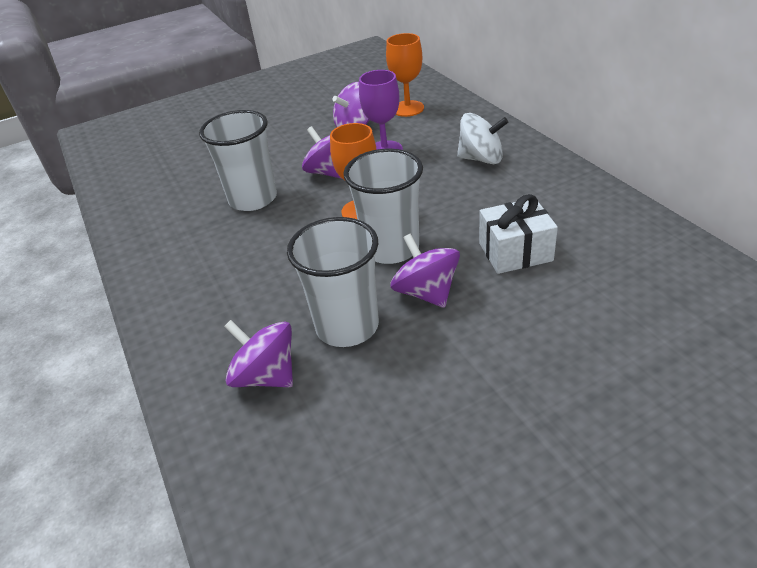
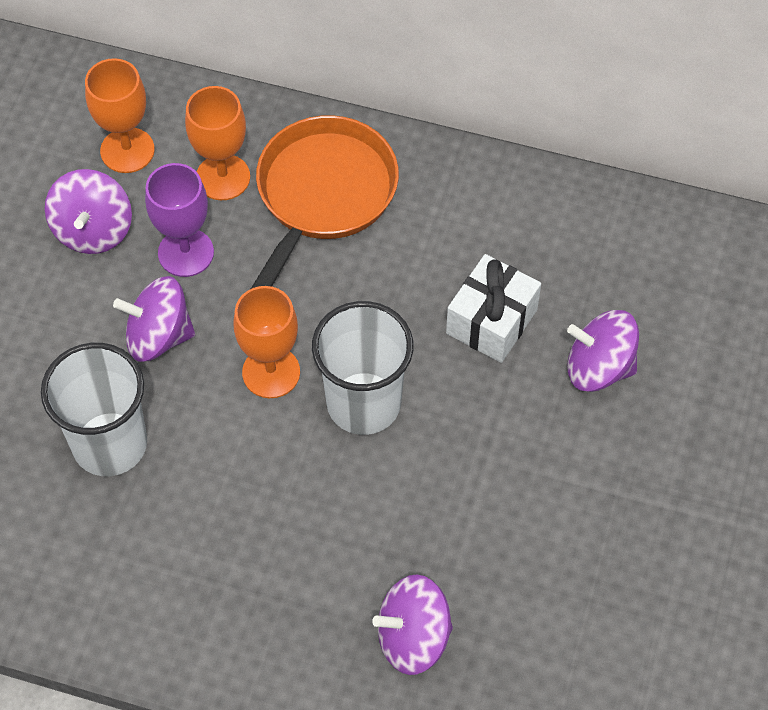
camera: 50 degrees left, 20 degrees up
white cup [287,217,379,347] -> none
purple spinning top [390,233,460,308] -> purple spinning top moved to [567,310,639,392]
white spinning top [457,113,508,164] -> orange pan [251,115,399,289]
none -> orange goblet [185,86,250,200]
◆ ◆ ◆ ◆ ◆
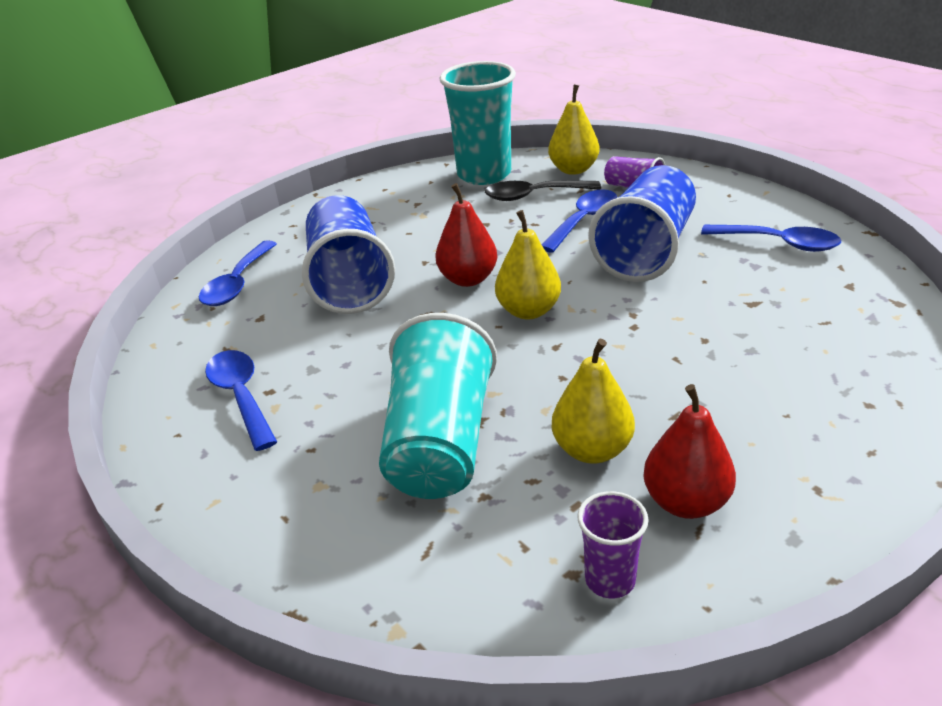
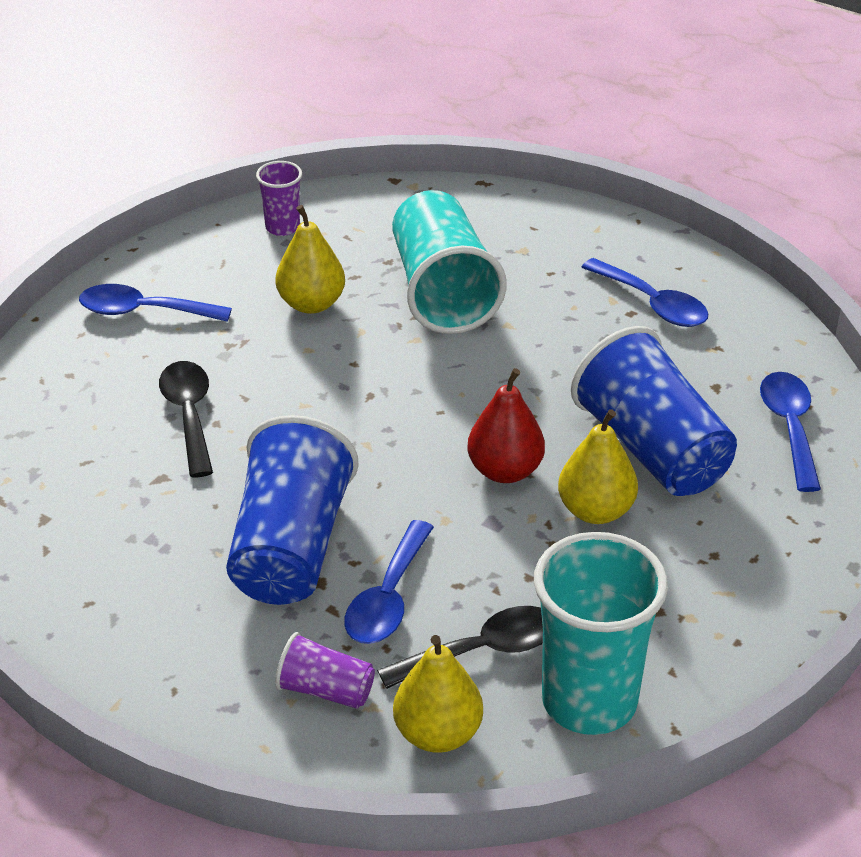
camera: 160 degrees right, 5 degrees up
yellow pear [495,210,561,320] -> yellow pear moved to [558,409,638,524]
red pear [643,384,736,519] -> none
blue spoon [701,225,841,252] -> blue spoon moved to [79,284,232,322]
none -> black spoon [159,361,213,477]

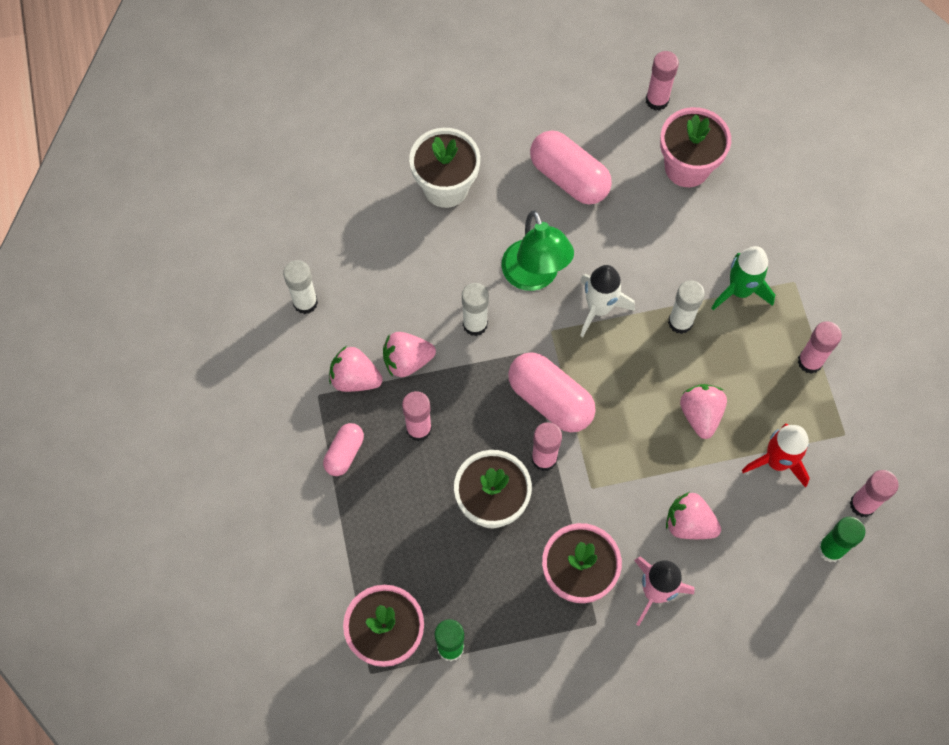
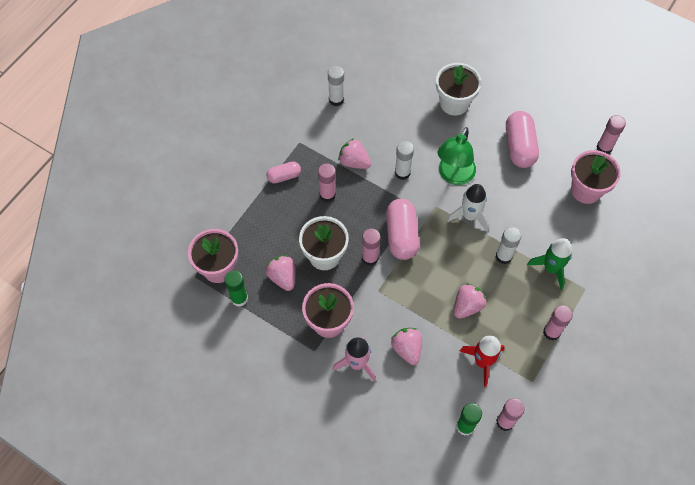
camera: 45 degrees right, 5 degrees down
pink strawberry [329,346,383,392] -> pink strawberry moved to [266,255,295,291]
◆ ◆ ◆ ◆ ◆
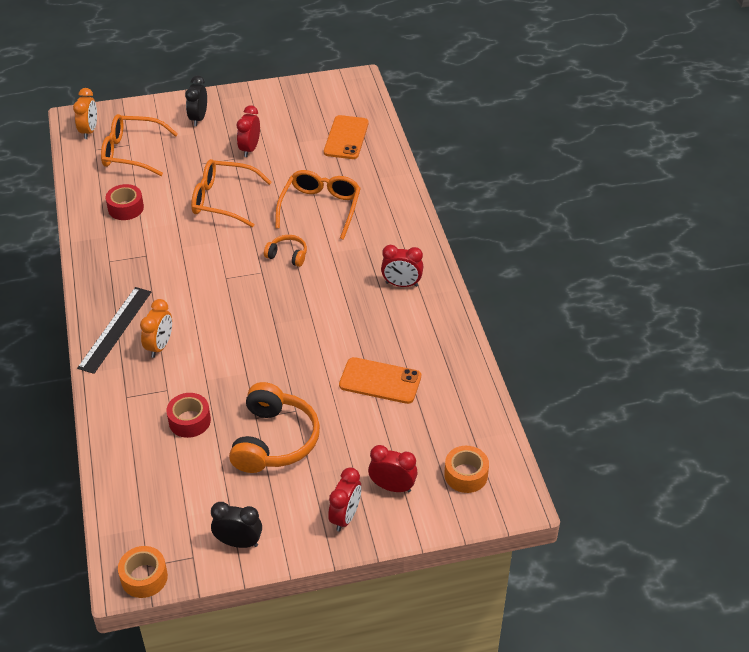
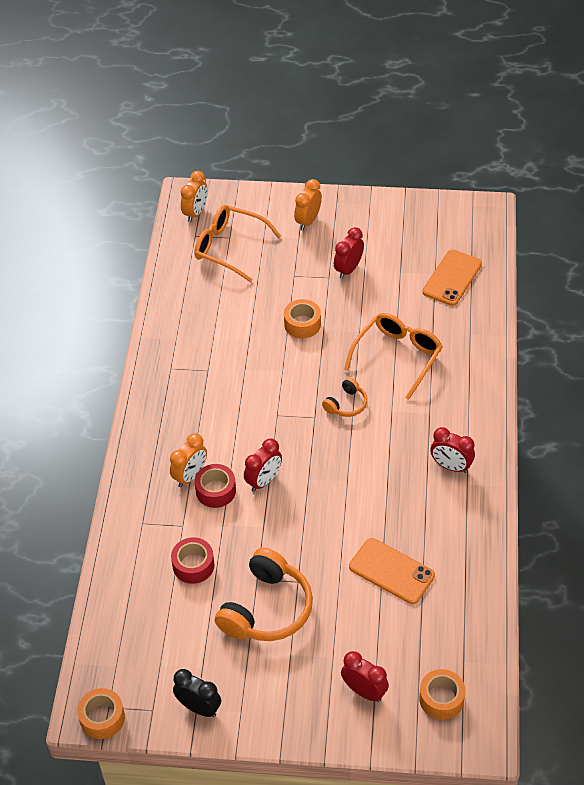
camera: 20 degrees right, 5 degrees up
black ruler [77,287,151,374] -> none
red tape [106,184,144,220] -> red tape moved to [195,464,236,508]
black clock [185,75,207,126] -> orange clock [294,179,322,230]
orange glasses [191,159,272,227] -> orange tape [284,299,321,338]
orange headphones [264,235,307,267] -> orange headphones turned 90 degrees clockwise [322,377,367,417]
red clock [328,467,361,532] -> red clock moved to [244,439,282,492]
◆ ◆ ◆ ◆ ◆
What is needed: Write down exactly the span of lines above from the one containing "purple spinning top [390,233,460,308]" to the one containing "none -> orange goblet [185,86,250,200]", both ends included.

Response to this task:
purple spinning top [390,233,460,308] -> purple spinning top moved to [567,310,639,392]
white spinning top [457,113,508,164] -> orange pan [251,115,399,289]
none -> orange goblet [185,86,250,200]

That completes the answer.